Extracted data entries
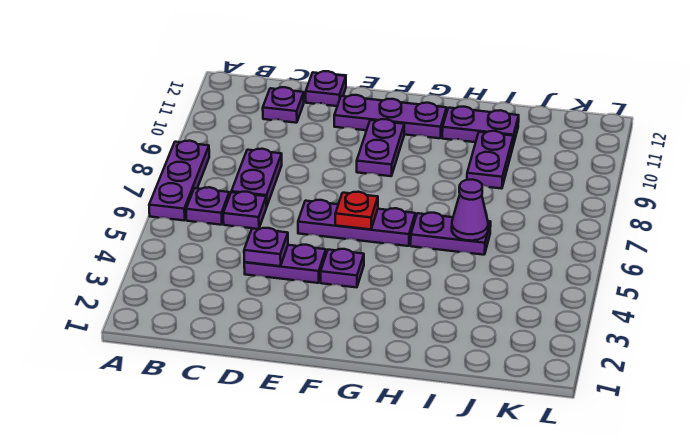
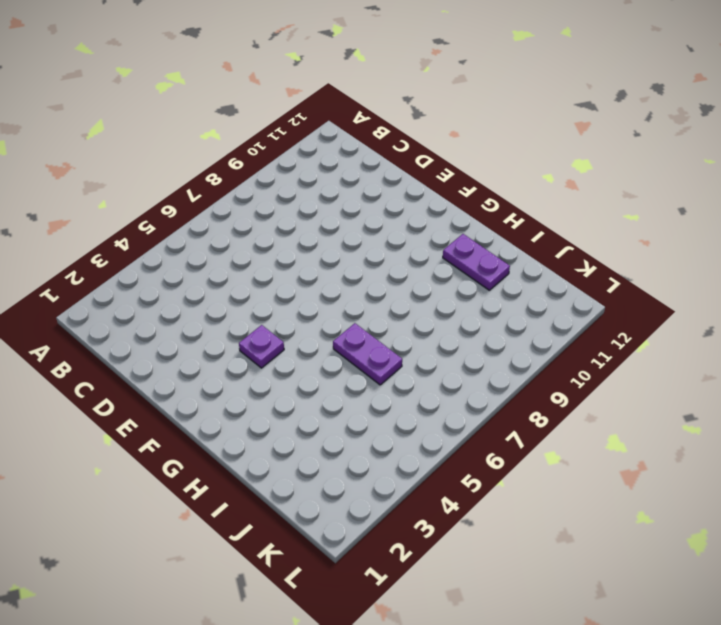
none -> purple 1x3 plate [149,141,209,221]
none -> purple 1x1 plate [186,187,229,225]
none -> purple 1x1 plate [223,192,266,229]

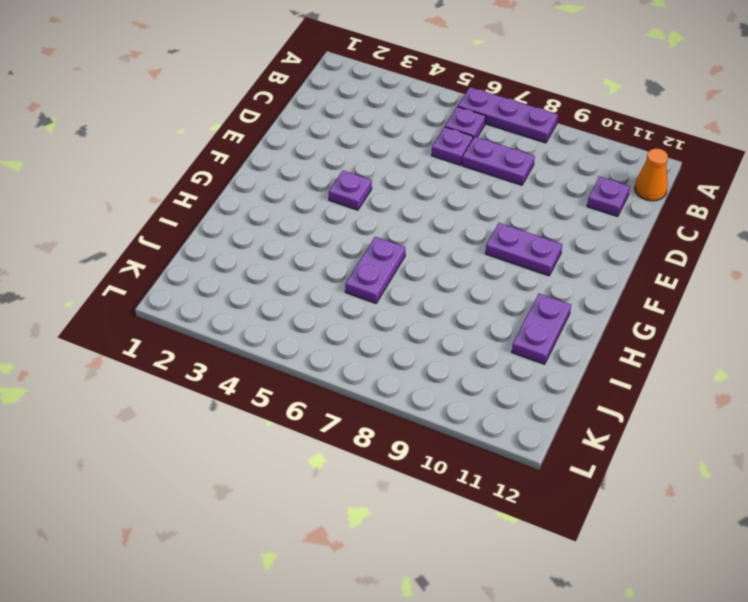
orange 1x1 cone [635,148,668,201] -> none
none -> purple 1x2 plate [244,245,326,283]
none -> purple 1x1 plate [306,71,346,106]
none -> purple 1x3 plate [298,200,415,246]

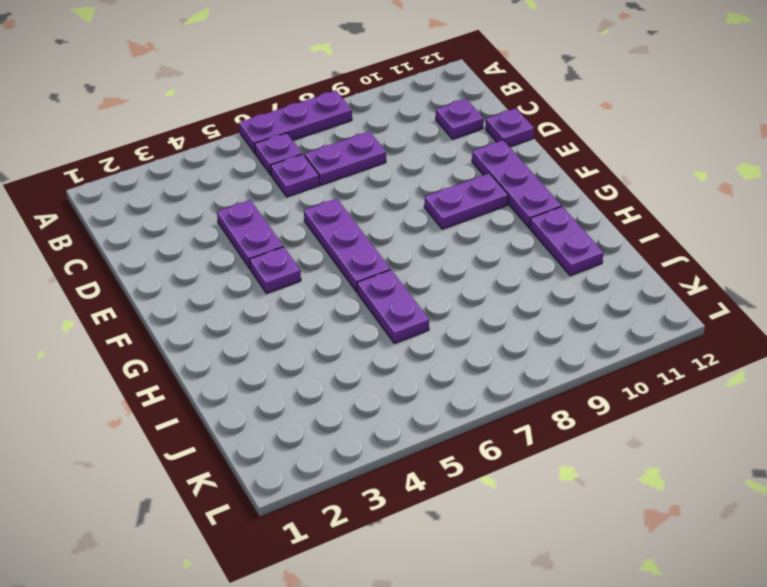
none -> purple 1x2 plate [467,131,513,189]
none -> purple 1x1 plate [244,228,288,266]
none -> red 1x1 plate [335,192,378,229]

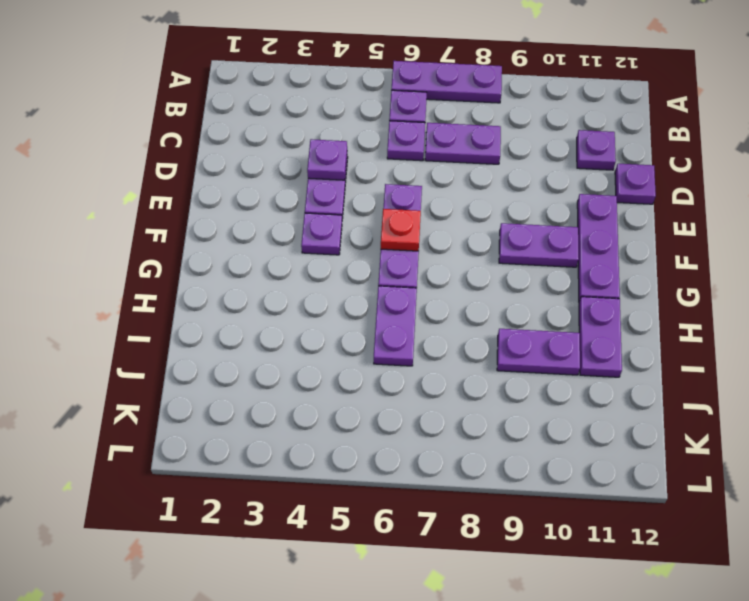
none -> purple 1x1 cone [452,179,488,241]

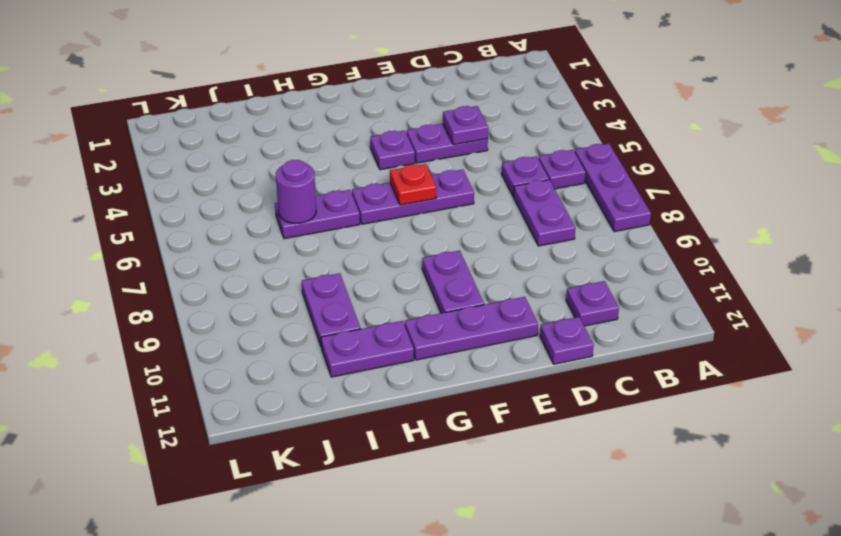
purple 1x1 round brick [276,160,316,224] -> purple 1x1 cone [452,179,488,241]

Your task
Exact copy, pictures omitted: every line from the one holding "none -> purple 1x1 plate [223,192,266,229]" through the last line of the data above, and nothing else.

Problem solution
none -> purple 1x1 plate [223,192,266,229]

orange 1x1 cone [635,148,668,201] -> none
none -> purple 1x2 plate [244,245,326,283]
none -> purple 1x1 plate [306,71,346,106]
none -> purple 1x3 plate [298,200,415,246]

none -> purple 1x2 plate [467,131,513,189]
none -> purple 1x1 plate [244,228,288,266]
none -> red 1x1 plate [335,192,378,229]

none -> purple 1x1 cone [452,179,488,241]

purple 1x1 round brick [276,160,316,224] -> purple 1x1 cone [452,179,488,241]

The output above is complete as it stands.